*** Block opens ***

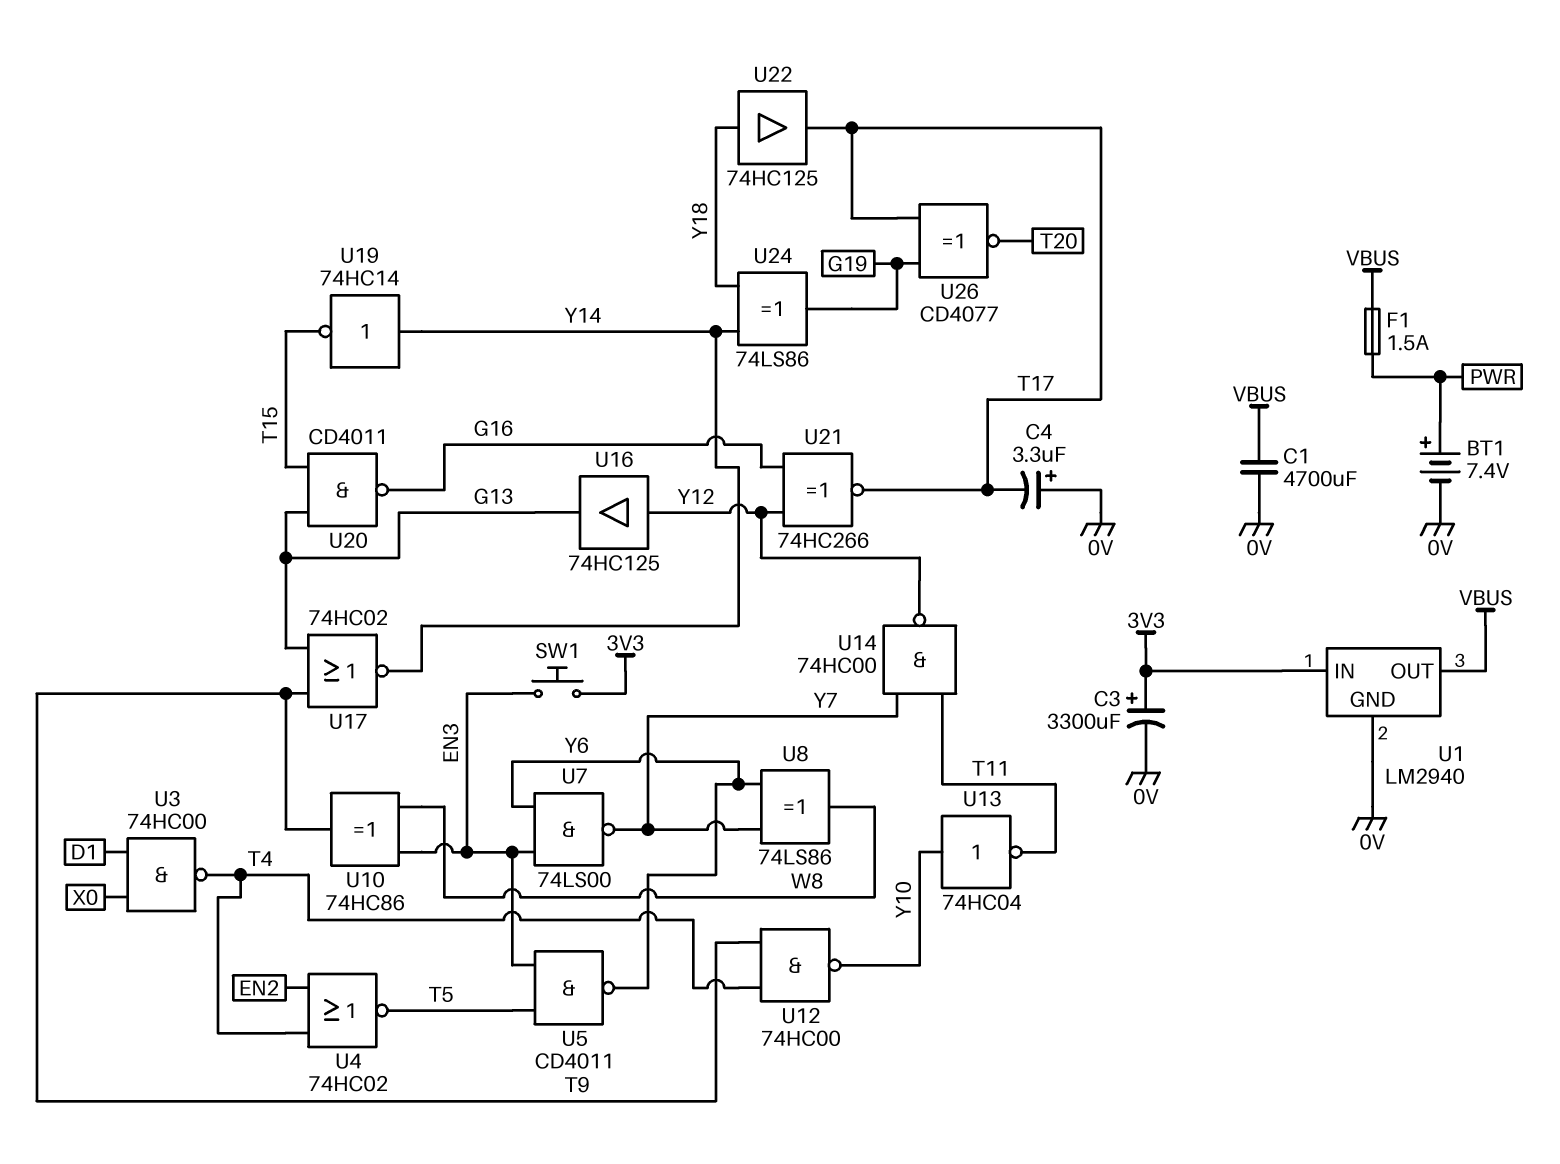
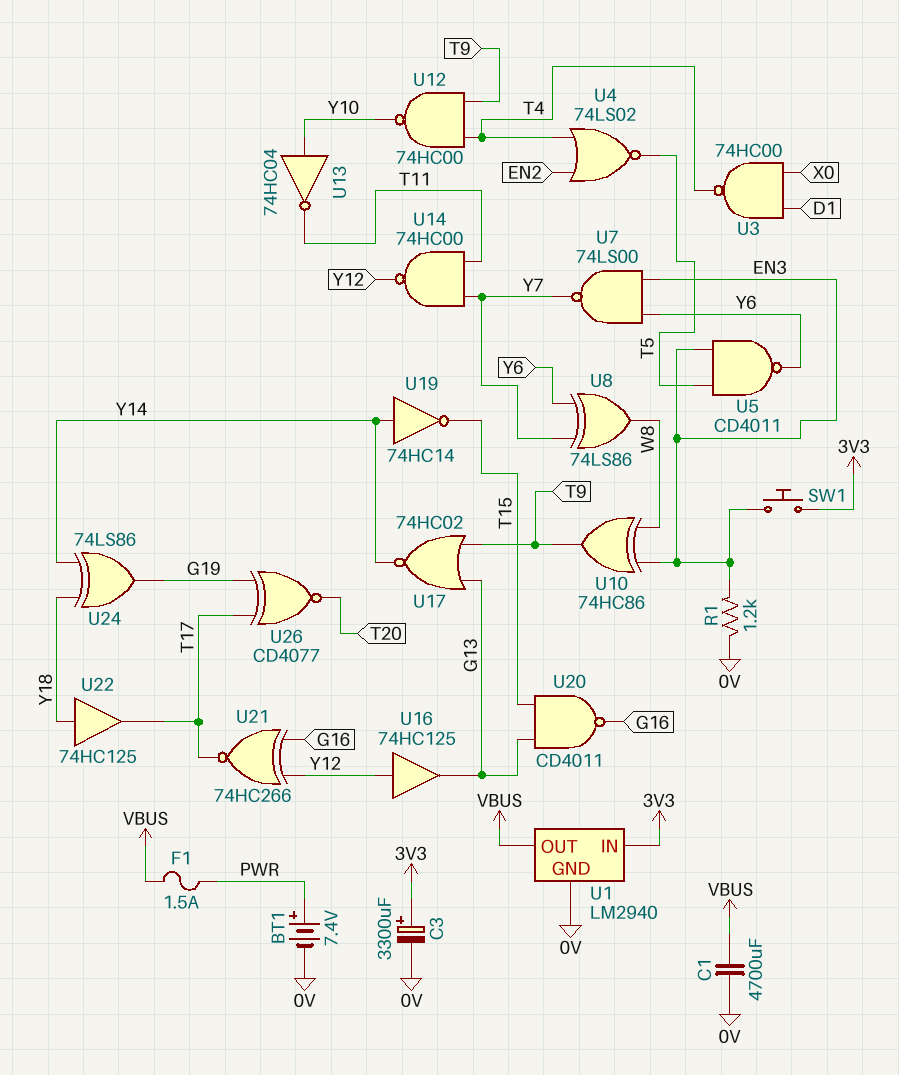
C4: 3.3uF (plus 0V, minus T17) -> none
R1: none -> 1.2k (0V, EN3)
U4: NOR 74HC02 (in EN2, in T4, out T5) -> NOR 74LS02 (in EN2, in T4, out T5)

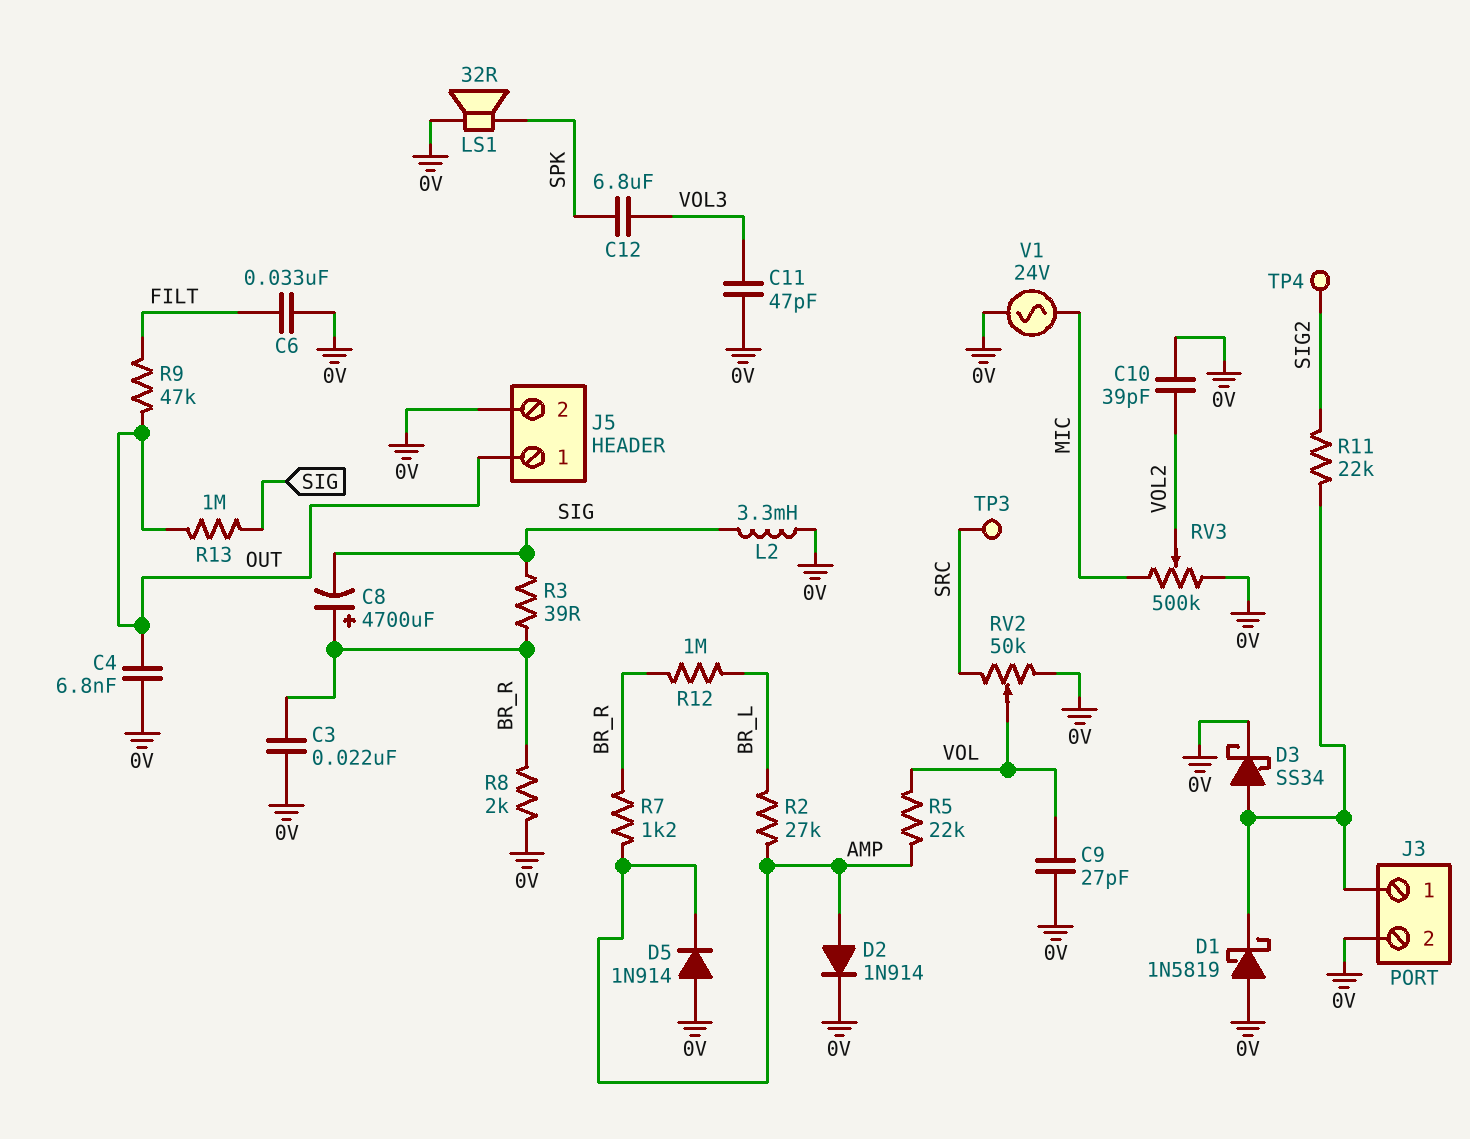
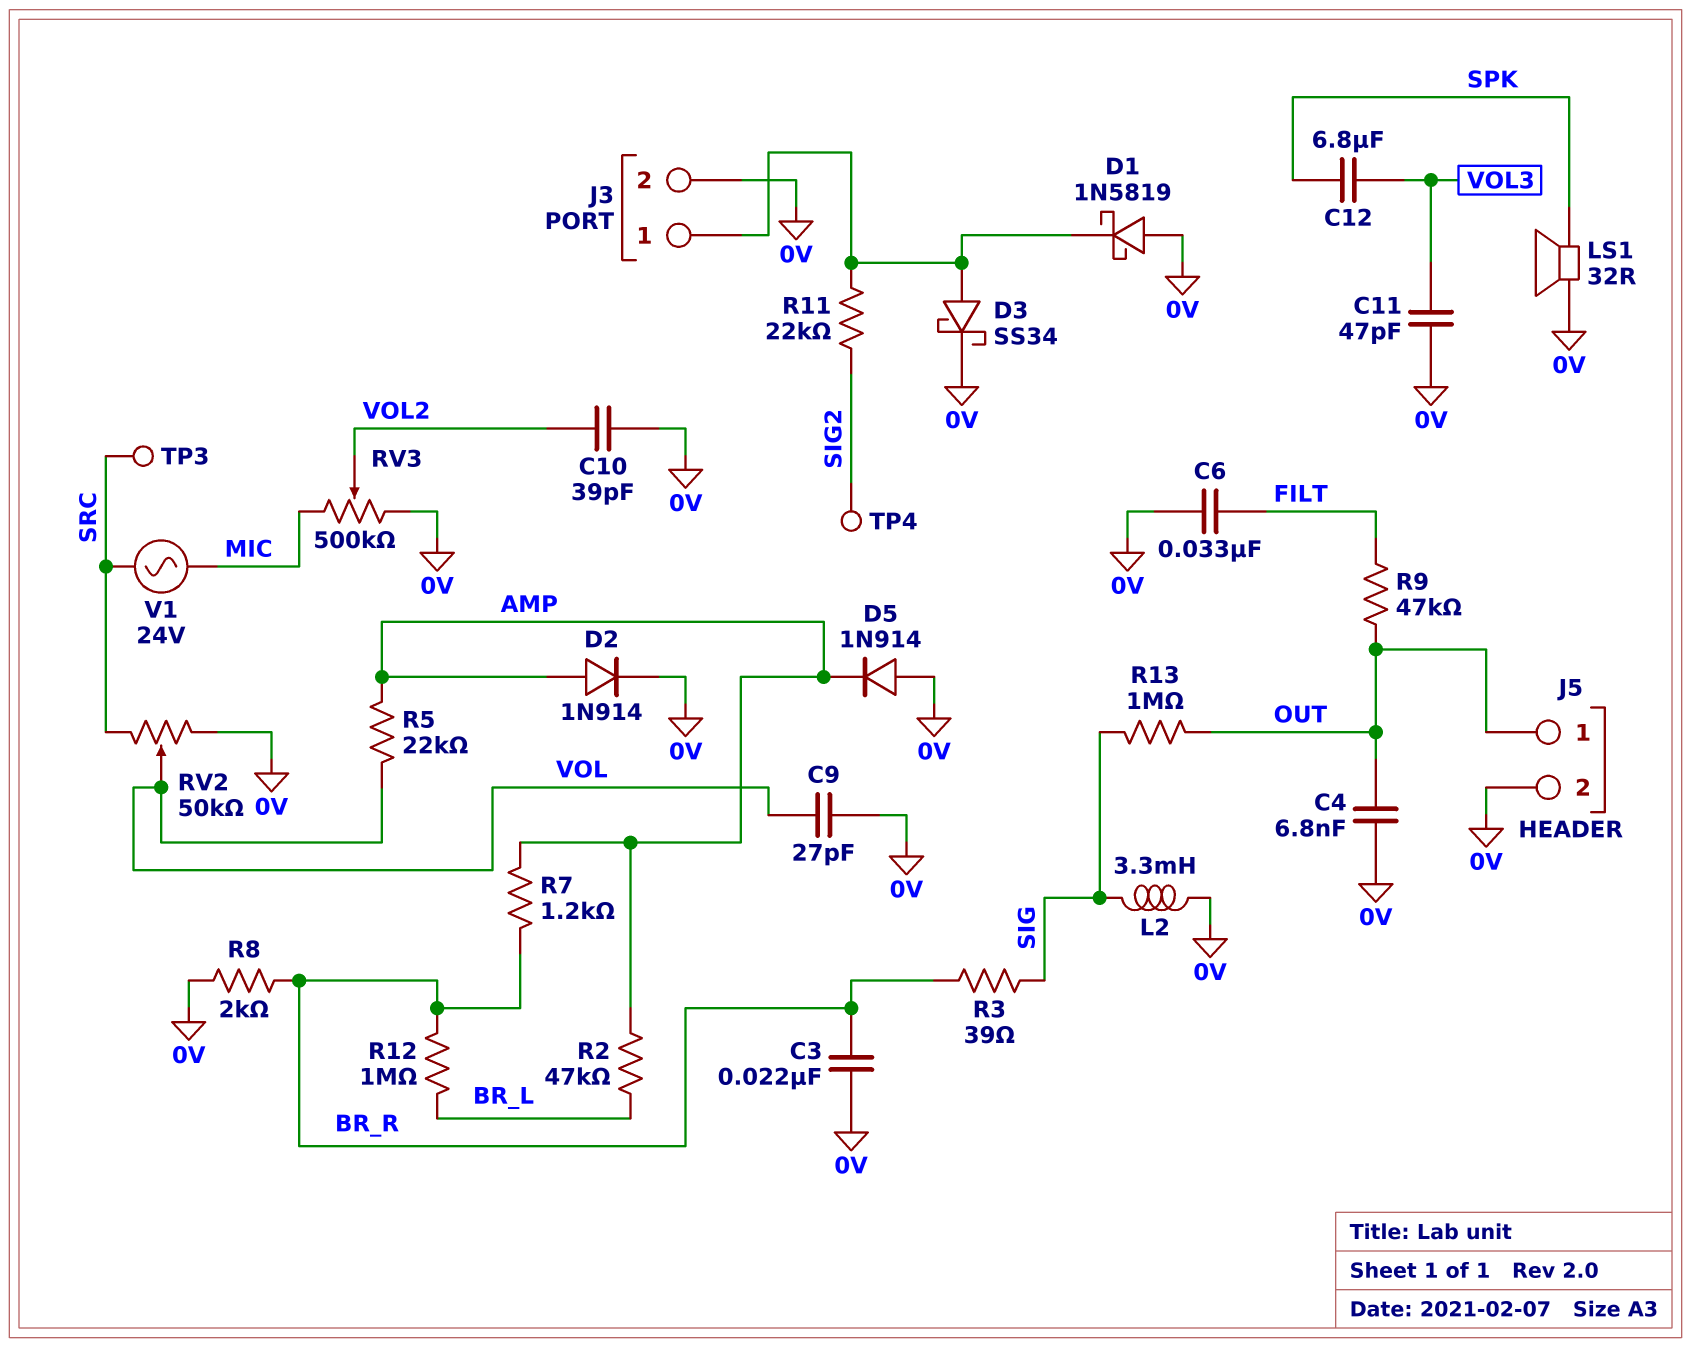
C8: 4700uF (plus BR_R, minus SIG) -> none
R2: 27k (AMP, BR_L) -> 47k (AMP, BR_L)
V1: AC 24V (0V, MIC) -> AC 24V (MIC, SRC)

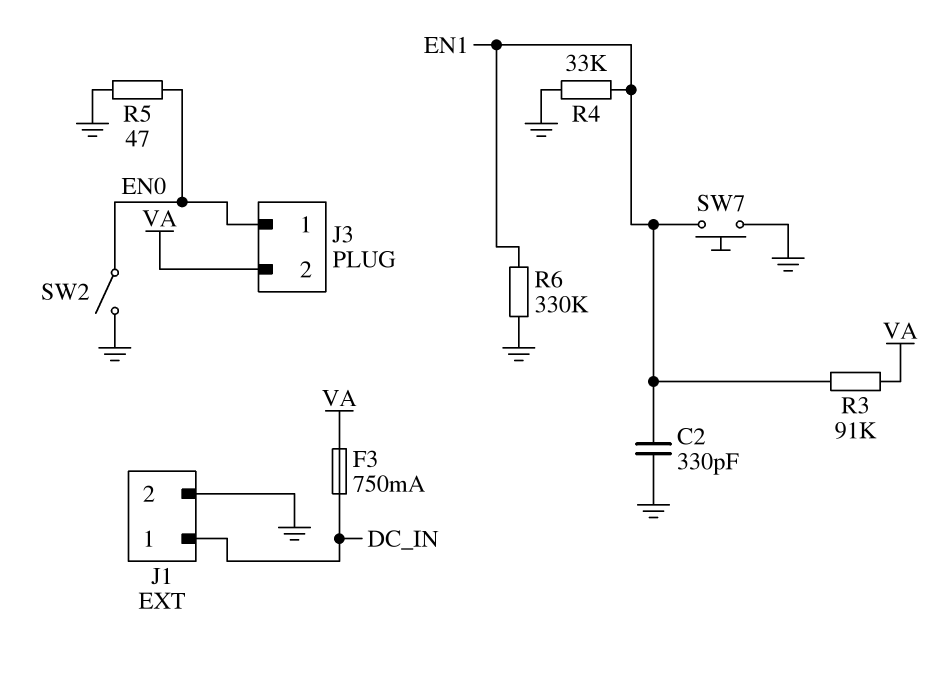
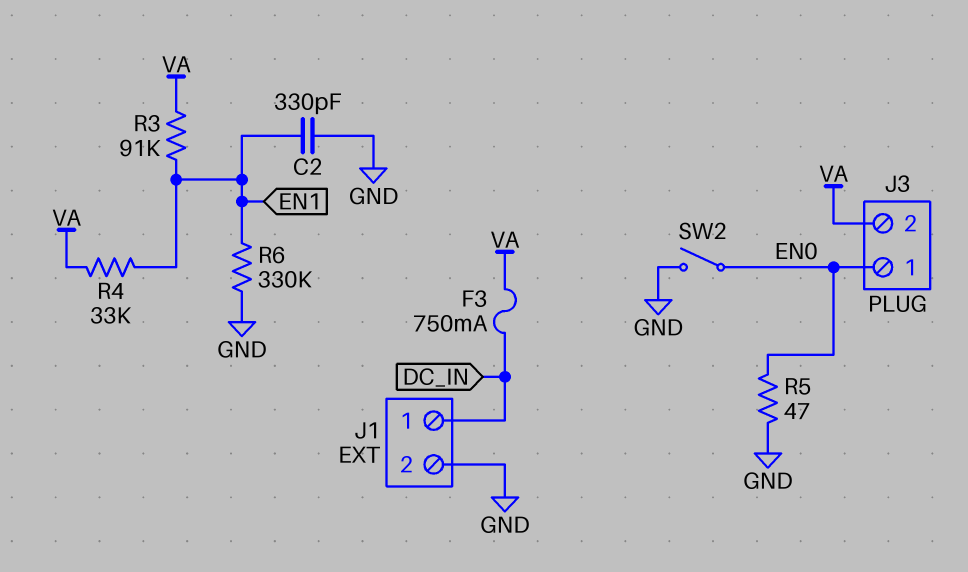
R4: 33k (EN1, GND) -> 33k (EN1, VA)
SW7: button (EN1, GND) -> none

*** Block closes ***

**Task:** Copy exactly, and only, the lines running from the one containing "U4: NOR 74HC02" through the final line of the data, and omit the pictures.

**Answer below:**
U4: NOR 74HC02 (in EN2, in T4, out T5) -> NOR 74LS02 (in EN2, in T4, out T5)

C8: 4700uF (plus BR_R, minus SIG) -> none
R2: 27k (AMP, BR_L) -> 47k (AMP, BR_L)
V1: AC 24V (0V, MIC) -> AC 24V (MIC, SRC)

R4: 33k (EN1, GND) -> 33k (EN1, VA)
SW7: button (EN1, GND) -> none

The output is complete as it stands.